The problem -
Go through the material below and copy each line where the word "yellow" appears.

Collected material -

=== Section Start ===

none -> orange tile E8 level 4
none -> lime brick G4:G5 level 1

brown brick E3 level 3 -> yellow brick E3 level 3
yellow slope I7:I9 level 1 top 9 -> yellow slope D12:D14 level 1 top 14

=== Section End ===

Expected output -
brown brick E3 level 3 -> yellow brick E3 level 3
yellow slope I7:I9 level 1 top 9 -> yellow slope D12:D14 level 1 top 14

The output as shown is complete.